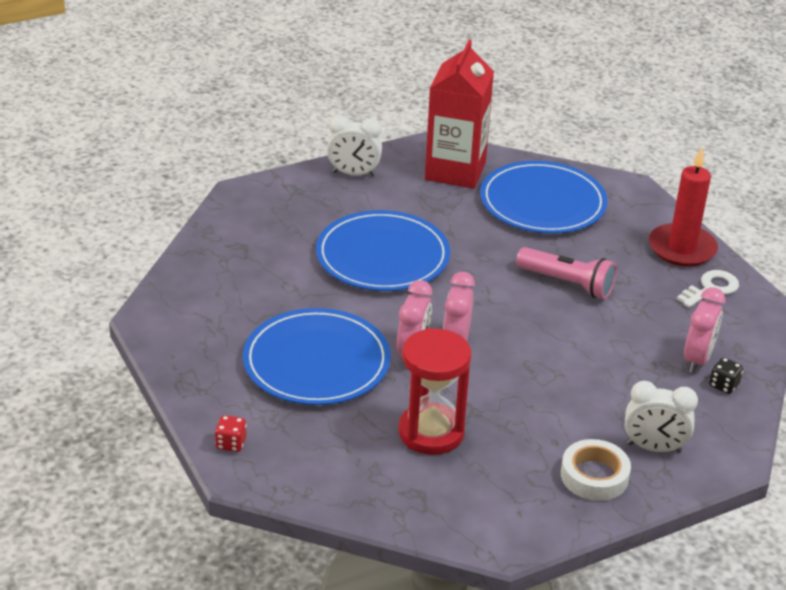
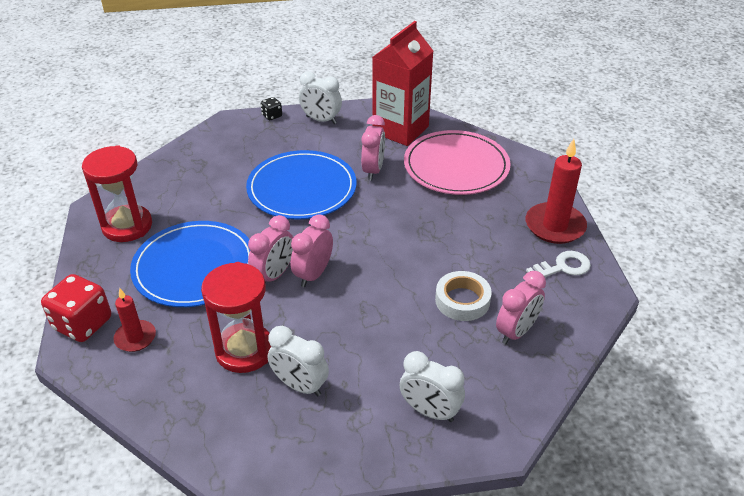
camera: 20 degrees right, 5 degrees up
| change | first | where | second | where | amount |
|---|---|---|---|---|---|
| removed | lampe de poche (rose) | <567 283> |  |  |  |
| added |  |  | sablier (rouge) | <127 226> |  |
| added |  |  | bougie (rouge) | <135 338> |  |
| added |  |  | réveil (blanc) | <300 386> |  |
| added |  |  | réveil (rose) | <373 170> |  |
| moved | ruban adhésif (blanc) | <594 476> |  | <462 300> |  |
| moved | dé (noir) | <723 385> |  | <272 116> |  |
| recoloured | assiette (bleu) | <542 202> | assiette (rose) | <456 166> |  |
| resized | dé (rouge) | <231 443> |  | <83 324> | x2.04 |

──────────────────────────────

** INSTRUCTIONS TO FOLLOW **
Leave the pictures out and output the rest of the listing exactly.

** TASK RESULT **
camera: 20 degrees right, 5 degrees up
| change | first | where | second | where | amount |
|---|---|---|---|---|---|
| removed | lampe de poche (rose) | <567 283> |  |  |  |
| added |  |  | sablier (rouge) | <127 226> |  |
| added |  |  | bougie (rouge) | <135 338> |  |
| added |  |  | réveil (blanc) | <300 386> |  |
| added |  |  | réveil (rose) | <373 170> |  |
| moved | ruban adhésif (blanc) | <594 476> |  | <462 300> |  |
| moved | dé (noir) | <723 385> |  | <272 116> |  |
| recoloured | assiette (bleu) | <542 202> | assiette (rose) | <456 166> |  |
| resized | dé (rouge) | <231 443> |  | <83 324> | x2.04 |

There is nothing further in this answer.